▶ **TASK INSTRUCTIONS**
Retype the listing exactly as it stands, and keep every image out.

▶ **DATASET EXCERPT**
--

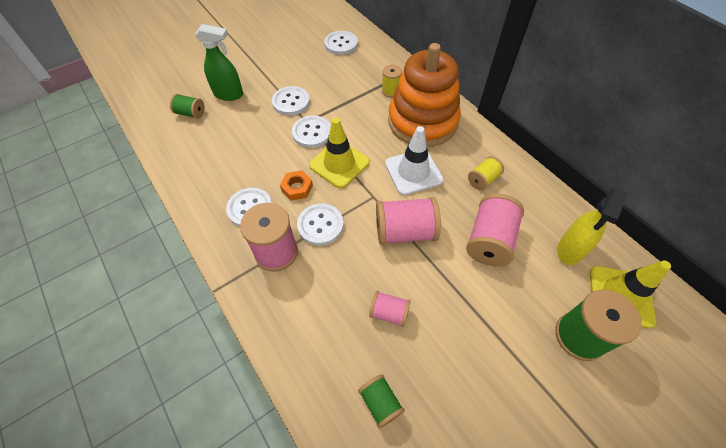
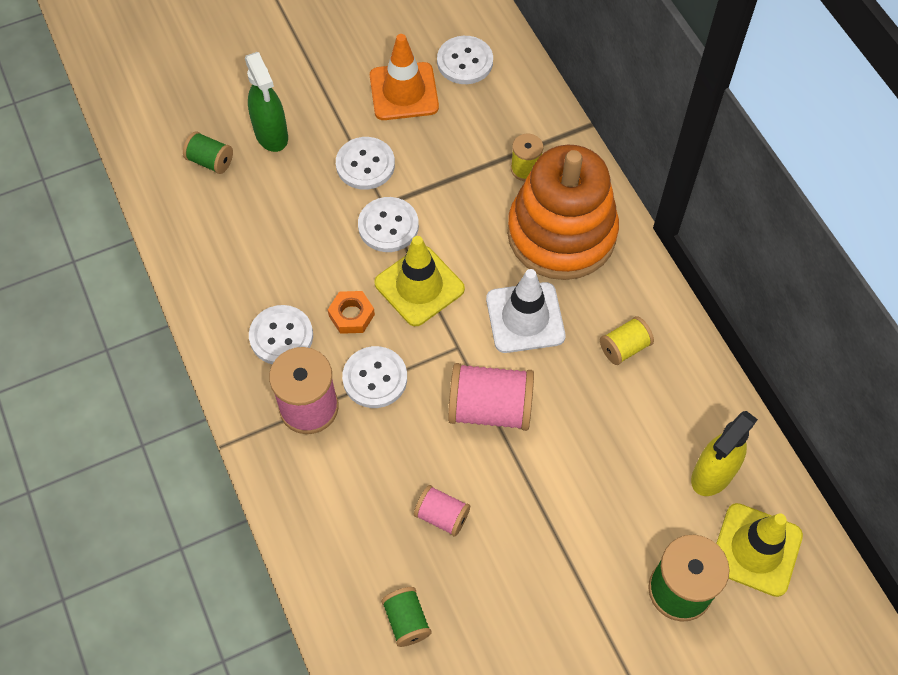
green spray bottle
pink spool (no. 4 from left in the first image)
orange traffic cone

--

▶ **SOLUTION TO THIS PROBLEM**
green spray bottle
pink spool (no. 4 from left in the first image)
orange traffic cone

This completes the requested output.